>> start MATERIAL FOR THIS TASK
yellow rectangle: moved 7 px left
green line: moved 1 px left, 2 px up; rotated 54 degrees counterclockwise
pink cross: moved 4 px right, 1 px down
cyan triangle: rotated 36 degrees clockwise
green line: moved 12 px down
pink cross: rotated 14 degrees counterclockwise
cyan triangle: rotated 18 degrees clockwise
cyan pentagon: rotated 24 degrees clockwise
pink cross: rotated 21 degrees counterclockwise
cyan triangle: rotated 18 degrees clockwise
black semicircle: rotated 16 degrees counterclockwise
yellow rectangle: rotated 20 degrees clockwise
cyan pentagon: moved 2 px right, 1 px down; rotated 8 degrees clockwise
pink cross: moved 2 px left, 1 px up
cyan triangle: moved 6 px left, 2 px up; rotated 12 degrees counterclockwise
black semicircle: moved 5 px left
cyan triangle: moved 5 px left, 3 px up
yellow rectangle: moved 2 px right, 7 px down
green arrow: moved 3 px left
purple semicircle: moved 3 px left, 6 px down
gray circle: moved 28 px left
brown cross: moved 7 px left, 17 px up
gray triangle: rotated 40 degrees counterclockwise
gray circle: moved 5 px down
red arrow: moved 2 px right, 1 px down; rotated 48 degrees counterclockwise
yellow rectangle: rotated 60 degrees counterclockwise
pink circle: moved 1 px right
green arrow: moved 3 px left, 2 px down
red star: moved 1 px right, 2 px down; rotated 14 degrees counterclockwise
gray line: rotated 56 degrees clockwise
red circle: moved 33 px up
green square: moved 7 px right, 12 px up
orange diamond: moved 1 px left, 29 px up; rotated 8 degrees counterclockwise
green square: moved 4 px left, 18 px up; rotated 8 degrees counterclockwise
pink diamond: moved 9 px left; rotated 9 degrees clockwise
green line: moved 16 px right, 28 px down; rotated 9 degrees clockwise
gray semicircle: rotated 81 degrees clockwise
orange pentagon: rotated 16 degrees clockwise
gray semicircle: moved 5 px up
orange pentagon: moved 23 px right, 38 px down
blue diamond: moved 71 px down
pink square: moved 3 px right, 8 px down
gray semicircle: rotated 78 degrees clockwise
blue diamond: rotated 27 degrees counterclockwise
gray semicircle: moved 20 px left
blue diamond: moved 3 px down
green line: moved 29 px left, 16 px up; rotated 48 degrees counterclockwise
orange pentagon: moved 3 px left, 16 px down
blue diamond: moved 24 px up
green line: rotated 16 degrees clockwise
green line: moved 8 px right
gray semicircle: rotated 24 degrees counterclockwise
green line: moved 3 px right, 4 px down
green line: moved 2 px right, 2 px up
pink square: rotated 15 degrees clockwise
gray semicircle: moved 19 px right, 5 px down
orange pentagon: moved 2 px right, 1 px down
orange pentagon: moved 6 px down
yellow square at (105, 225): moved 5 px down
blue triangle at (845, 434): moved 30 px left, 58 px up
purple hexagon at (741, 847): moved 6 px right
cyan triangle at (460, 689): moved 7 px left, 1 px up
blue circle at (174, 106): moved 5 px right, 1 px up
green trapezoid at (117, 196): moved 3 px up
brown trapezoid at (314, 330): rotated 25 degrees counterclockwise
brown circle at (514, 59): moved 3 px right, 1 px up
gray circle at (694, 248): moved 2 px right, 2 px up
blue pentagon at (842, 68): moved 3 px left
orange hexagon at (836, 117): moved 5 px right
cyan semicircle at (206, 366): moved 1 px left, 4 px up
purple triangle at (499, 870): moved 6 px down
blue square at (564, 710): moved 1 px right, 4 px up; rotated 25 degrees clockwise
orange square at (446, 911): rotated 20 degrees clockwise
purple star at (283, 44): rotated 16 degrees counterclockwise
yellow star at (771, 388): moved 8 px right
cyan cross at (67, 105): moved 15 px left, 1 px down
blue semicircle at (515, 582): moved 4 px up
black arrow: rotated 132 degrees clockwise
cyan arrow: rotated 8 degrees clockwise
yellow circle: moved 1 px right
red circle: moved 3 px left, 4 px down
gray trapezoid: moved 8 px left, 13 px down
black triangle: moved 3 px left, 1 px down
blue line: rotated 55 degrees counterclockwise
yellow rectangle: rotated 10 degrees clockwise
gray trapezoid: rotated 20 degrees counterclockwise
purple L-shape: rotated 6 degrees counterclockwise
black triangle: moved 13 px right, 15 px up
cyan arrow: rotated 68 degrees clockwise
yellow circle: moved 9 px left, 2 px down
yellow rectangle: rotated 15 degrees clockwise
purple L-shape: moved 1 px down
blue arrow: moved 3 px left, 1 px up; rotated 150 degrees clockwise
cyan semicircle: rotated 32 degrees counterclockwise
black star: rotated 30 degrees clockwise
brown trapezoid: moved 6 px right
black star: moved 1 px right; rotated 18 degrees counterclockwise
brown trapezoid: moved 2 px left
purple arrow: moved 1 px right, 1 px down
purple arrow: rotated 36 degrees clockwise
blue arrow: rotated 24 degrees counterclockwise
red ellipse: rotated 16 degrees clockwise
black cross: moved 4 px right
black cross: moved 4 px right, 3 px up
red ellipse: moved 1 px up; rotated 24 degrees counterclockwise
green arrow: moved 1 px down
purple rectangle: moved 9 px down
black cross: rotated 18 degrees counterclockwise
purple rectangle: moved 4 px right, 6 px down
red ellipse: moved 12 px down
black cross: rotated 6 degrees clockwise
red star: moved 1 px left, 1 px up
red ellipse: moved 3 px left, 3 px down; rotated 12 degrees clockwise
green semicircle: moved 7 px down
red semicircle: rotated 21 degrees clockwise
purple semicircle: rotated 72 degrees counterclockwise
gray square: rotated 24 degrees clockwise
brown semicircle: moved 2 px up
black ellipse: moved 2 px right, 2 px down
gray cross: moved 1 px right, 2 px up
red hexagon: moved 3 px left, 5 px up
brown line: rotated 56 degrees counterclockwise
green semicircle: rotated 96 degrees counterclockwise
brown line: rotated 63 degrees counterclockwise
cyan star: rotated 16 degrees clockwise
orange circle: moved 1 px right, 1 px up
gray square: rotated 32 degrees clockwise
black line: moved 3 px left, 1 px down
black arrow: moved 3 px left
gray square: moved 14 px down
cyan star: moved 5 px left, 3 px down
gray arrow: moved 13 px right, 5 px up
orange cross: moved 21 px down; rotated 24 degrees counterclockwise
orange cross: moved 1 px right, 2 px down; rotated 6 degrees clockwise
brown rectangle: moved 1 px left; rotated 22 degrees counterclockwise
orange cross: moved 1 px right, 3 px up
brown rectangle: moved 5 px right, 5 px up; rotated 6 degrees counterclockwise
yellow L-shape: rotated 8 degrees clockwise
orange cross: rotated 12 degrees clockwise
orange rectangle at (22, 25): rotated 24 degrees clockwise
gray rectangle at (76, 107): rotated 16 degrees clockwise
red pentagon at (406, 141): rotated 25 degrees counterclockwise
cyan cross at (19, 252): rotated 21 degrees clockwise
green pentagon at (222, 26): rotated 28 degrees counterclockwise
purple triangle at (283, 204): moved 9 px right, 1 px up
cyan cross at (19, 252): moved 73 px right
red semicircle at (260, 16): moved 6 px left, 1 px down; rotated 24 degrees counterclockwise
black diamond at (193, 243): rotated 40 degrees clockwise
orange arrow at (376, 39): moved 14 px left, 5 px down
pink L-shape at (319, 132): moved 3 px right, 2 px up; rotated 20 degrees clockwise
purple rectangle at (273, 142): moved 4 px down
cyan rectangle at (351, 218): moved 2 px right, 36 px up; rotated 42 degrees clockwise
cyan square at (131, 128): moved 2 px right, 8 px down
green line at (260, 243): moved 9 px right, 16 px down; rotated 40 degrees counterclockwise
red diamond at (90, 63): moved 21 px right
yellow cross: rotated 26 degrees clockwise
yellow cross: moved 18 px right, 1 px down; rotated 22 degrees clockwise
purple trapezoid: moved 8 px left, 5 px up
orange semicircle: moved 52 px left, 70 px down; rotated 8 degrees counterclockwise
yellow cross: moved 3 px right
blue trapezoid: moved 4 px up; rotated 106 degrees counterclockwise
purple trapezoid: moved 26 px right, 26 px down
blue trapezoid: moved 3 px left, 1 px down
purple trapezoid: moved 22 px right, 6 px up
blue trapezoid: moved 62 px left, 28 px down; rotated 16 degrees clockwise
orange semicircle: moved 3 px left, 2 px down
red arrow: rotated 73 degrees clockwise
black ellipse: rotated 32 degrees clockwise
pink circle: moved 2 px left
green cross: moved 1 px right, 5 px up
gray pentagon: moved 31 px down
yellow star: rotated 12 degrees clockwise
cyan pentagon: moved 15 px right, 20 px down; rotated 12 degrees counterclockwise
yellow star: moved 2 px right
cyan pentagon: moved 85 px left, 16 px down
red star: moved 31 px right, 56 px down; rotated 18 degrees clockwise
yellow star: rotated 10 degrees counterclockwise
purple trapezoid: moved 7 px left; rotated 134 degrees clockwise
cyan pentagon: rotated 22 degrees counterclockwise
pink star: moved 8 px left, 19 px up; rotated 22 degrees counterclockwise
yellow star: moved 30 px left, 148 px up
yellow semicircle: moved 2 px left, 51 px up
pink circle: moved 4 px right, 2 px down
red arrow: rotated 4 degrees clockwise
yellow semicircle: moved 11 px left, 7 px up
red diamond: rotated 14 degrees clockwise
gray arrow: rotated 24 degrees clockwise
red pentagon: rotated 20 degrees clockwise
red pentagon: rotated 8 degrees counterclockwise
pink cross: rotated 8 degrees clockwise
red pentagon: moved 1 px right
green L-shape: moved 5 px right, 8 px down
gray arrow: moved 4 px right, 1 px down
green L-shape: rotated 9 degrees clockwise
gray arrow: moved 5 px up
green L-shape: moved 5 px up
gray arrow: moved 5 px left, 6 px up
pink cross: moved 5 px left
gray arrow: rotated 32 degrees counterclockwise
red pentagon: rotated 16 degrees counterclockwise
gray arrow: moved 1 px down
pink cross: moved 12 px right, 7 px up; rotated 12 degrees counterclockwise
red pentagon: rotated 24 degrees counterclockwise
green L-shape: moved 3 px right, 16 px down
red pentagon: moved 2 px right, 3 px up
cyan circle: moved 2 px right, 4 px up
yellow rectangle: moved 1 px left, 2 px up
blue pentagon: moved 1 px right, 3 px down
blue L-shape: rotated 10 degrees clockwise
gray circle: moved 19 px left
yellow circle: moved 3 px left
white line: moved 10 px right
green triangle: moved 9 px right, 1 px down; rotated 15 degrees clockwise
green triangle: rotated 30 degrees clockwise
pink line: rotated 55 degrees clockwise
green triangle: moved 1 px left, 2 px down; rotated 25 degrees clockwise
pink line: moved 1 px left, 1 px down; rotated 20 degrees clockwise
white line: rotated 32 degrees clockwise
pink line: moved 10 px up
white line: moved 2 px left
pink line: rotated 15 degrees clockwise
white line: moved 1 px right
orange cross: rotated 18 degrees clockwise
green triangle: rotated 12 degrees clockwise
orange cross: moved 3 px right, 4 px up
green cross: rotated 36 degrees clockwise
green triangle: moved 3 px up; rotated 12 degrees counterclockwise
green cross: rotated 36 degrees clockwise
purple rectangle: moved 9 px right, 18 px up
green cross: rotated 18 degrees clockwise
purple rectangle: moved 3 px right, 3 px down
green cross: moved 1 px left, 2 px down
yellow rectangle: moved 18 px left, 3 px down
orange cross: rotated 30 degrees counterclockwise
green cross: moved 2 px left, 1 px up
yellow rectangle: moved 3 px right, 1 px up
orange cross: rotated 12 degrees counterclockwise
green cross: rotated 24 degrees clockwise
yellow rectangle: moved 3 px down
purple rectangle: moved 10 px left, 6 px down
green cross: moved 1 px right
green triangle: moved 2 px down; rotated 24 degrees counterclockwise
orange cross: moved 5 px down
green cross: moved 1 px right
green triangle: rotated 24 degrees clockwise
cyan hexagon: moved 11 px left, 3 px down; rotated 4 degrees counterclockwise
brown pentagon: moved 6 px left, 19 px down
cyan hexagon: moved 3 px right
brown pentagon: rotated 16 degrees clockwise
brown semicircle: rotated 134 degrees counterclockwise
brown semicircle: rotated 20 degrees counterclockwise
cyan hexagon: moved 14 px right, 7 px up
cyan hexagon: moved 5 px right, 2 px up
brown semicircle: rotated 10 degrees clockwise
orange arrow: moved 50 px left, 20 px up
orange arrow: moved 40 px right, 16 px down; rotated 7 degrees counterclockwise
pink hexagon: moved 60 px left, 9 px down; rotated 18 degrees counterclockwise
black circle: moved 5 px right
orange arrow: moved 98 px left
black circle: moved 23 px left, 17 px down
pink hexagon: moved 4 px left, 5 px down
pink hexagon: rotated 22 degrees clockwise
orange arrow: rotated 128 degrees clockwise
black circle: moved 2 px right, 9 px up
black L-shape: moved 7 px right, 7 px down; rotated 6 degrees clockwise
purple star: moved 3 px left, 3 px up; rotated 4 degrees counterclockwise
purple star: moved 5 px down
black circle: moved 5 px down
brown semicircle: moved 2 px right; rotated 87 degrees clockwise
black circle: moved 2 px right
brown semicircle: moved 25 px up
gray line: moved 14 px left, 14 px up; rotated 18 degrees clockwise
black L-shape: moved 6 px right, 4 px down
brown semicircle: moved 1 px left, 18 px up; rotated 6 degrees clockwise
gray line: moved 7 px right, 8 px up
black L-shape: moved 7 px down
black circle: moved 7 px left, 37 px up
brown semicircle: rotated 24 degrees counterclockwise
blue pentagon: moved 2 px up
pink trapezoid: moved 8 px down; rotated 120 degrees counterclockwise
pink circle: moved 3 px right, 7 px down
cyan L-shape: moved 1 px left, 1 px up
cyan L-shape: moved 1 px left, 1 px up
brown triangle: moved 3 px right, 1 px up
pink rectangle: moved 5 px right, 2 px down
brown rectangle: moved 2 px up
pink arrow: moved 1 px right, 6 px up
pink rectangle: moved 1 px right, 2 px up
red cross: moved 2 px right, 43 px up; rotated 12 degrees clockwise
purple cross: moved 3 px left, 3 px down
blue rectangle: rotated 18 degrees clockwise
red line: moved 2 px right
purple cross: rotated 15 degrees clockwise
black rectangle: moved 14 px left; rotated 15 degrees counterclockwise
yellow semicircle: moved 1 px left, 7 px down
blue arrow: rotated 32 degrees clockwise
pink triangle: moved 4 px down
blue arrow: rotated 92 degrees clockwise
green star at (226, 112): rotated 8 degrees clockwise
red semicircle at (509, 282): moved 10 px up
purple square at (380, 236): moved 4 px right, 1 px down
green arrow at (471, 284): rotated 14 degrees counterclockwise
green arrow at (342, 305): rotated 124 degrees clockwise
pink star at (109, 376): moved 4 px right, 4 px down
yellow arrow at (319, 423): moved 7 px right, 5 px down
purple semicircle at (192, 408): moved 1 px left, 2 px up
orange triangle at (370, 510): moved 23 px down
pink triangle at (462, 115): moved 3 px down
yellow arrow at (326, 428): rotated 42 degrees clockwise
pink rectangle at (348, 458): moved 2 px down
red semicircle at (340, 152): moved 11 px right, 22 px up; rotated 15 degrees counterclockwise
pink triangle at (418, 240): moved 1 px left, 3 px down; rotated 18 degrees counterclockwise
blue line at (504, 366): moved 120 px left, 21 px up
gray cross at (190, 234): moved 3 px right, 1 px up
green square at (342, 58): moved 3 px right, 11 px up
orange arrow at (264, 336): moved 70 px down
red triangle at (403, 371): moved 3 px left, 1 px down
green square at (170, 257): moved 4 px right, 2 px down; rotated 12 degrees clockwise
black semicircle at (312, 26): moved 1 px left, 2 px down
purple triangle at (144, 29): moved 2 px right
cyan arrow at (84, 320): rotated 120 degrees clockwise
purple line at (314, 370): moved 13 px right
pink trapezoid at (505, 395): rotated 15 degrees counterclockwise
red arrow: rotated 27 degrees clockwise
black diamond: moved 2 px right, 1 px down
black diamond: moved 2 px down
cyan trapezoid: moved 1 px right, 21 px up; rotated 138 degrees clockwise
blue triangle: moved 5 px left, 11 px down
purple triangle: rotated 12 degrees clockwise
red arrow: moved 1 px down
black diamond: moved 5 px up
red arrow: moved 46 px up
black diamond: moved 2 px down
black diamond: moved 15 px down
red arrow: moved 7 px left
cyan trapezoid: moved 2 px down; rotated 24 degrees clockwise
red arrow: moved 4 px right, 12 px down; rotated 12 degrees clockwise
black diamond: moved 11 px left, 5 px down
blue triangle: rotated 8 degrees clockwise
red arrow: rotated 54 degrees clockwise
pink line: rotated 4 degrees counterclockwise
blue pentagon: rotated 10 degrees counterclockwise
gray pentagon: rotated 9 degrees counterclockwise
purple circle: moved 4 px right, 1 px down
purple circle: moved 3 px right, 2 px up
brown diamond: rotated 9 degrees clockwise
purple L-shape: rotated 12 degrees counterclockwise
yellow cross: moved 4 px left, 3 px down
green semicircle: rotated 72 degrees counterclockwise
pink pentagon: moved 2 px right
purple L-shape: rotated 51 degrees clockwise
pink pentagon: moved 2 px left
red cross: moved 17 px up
>> end MATERIAL FOR THIS TASK
_GOAL OF THE EXERCISE_
Convert the material, starting at its first line and ending at the line that contains "cyan triangle: moved 5 px left, 3 px up", into a Markdown table with the columns Row and Line. Omit any blank lines.

_TASK ANSWER_
| Row | Line |
|---|---|
| 1 | yellow rectangle: moved 7 px left |
| 2 | green line: moved 1 px left, 2 px up; rotated 54 degrees counterclockwise |
| 3 | pink cross: moved 4 px right, 1 px down |
| 4 | cyan triangle: rotated 36 degrees clockwise |
| 5 | green line: moved 12 px down |
| 6 | pink cross: rotated 14 degrees counterclockwise |
| 7 | cyan triangle: rotated 18 degrees clockwise |
| 8 | cyan pentagon: rotated 24 degrees clockwise |
| 9 | pink cross: rotated 21 degrees counterclockwise |
| 10 | cyan triangle: rotated 18 degrees clockwise |
| 11 | black semicircle: rotated 16 degrees counterclockwise |
| 12 | yellow rectangle: rotated 20 degrees clockwise |
| 13 | cyan pentagon: moved 2 px right, 1 px down; rotated 8 degrees clockwise |
| 14 | pink cross: moved 2 px left, 1 px up |
| 15 | cyan triangle: moved 6 px left, 2 px up; rotated 12 degrees counterclockwise |
| 16 | black semicircle: moved 5 px left |
| 17 | cyan triangle: moved 5 px left, 3 px up |